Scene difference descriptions
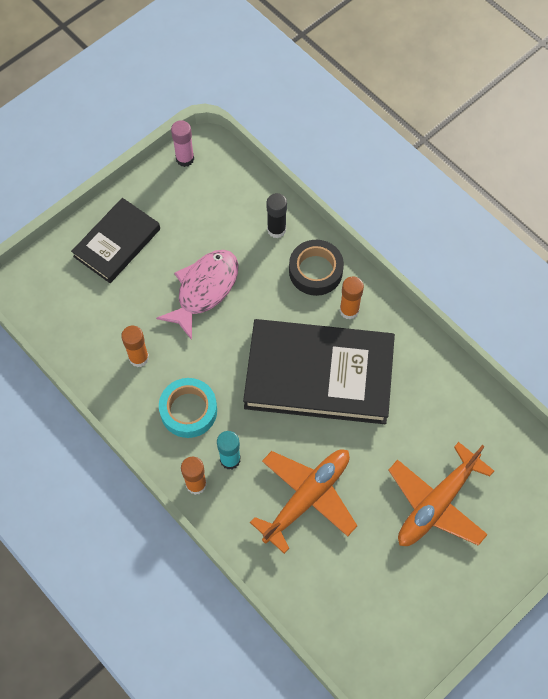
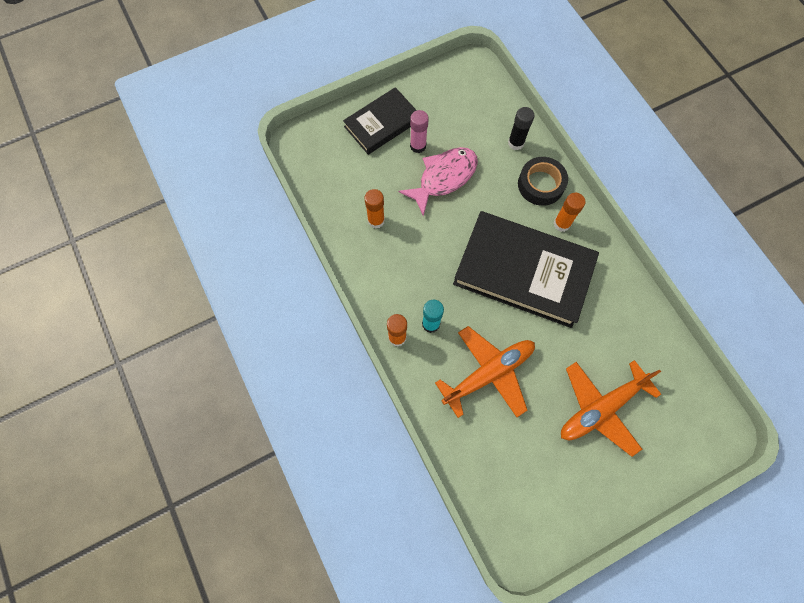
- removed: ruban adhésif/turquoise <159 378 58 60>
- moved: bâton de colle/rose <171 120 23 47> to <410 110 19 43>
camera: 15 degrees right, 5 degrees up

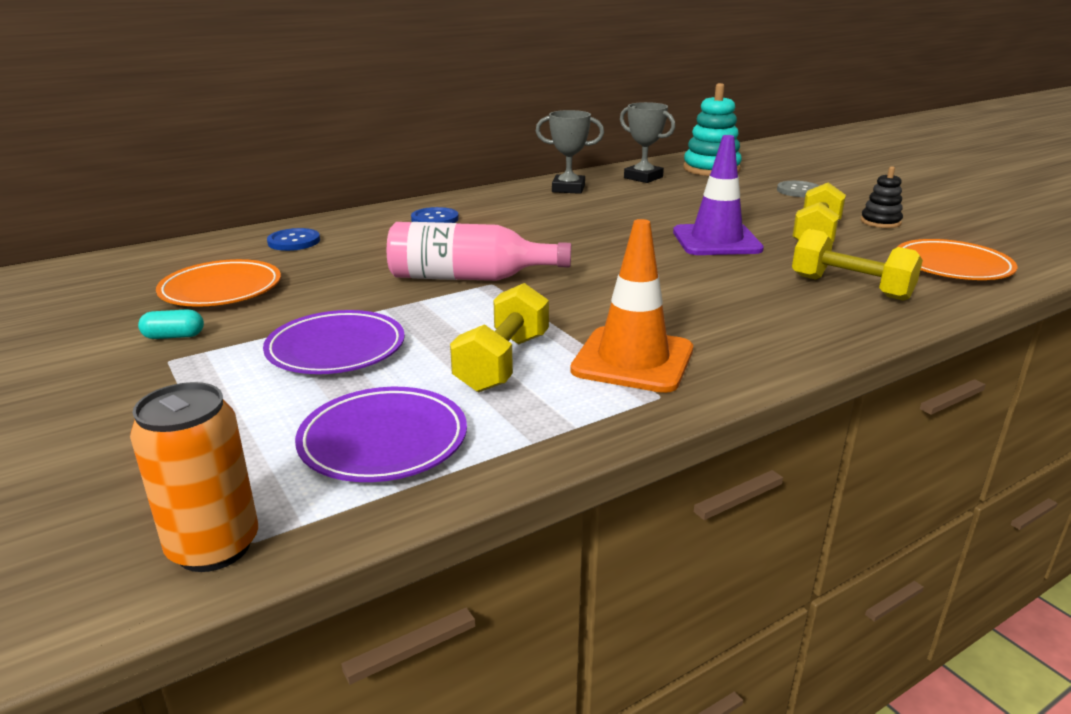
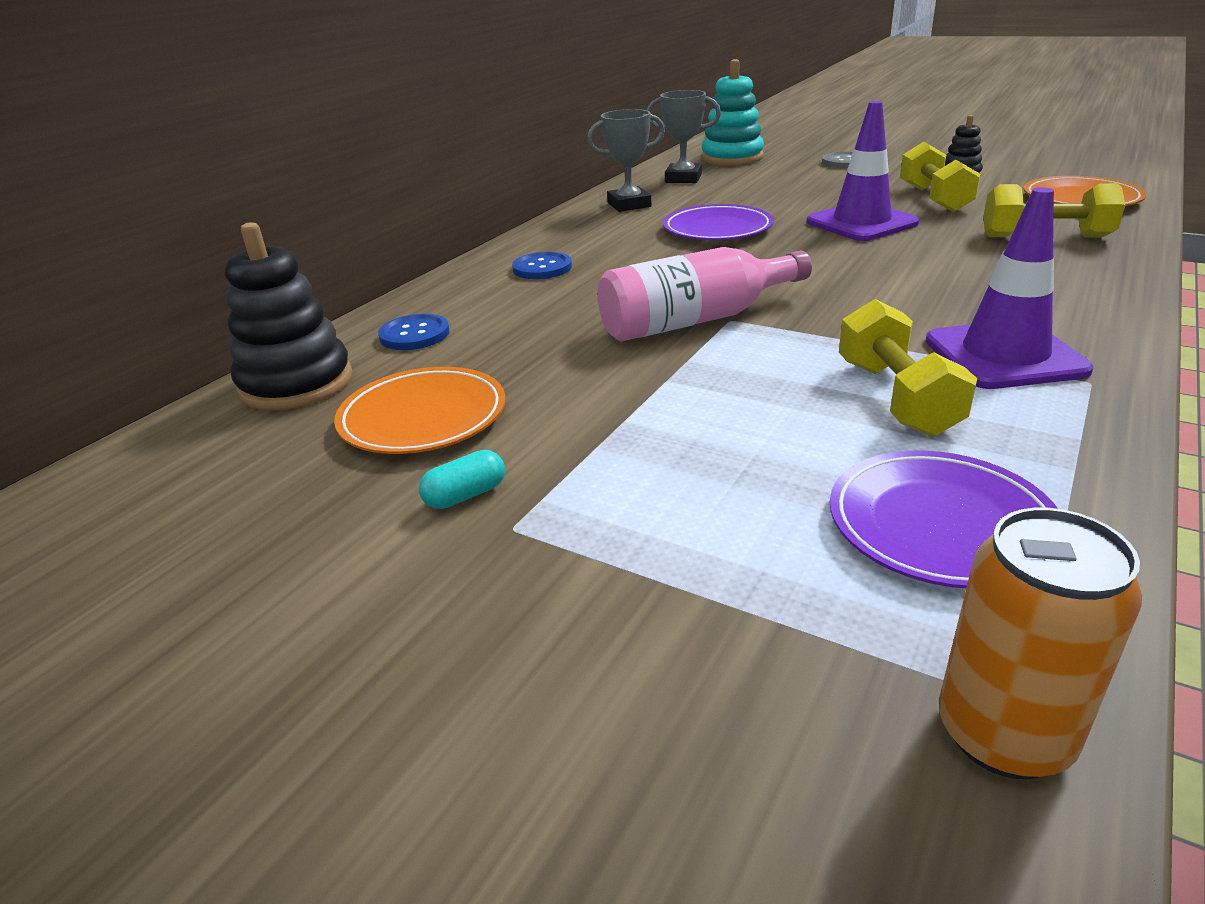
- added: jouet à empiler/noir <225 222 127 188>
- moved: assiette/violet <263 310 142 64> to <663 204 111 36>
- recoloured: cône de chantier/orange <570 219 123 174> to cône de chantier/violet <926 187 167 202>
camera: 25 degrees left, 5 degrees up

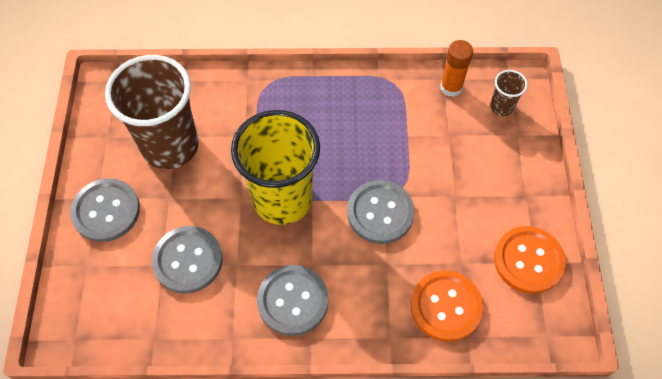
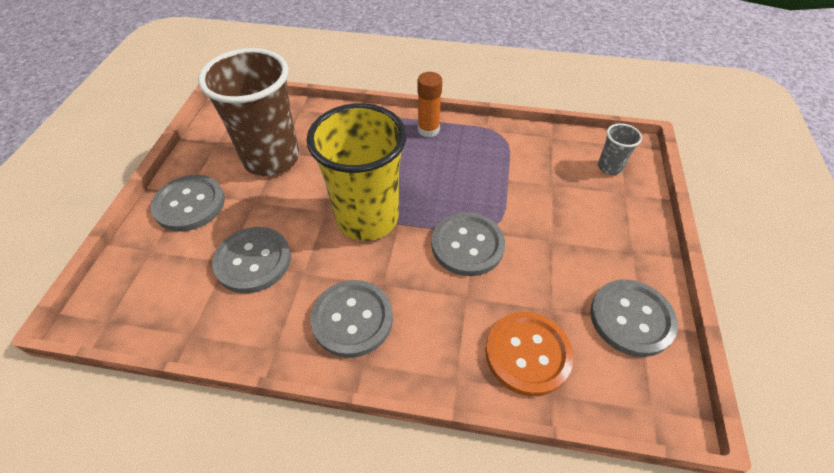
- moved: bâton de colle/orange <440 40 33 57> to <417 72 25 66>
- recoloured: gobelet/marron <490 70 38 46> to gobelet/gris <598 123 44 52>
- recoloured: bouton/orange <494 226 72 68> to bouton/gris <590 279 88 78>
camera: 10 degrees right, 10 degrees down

__DESCRIPTION OF THE TASK__: All entries above should be returned exactly, apart from their pictures.

__THE ANSWER__:
- removed: ruban adhésif/turquoise <159 378 58 60>
- moved: bâton de colle/rose <171 120 23 47> to <410 110 19 43>
camera: 15 degrees right, 5 degrees up

- added: jouet à empiler/noir <225 222 127 188>
- moved: assiette/violet <263 310 142 64> to <663 204 111 36>
- recoloured: cône de chantier/orange <570 219 123 174> to cône de chantier/violet <926 187 167 202>
camera: 25 degrees left, 5 degrees up

- moved: bâton de colle/orange <440 40 33 57> to <417 72 25 66>
- recoloured: gobelet/marron <490 70 38 46> to gobelet/gris <598 123 44 52>
- recoloured: bouton/orange <494 226 72 68> to bouton/gris <590 279 88 78>
camera: 10 degrees right, 10 degrees down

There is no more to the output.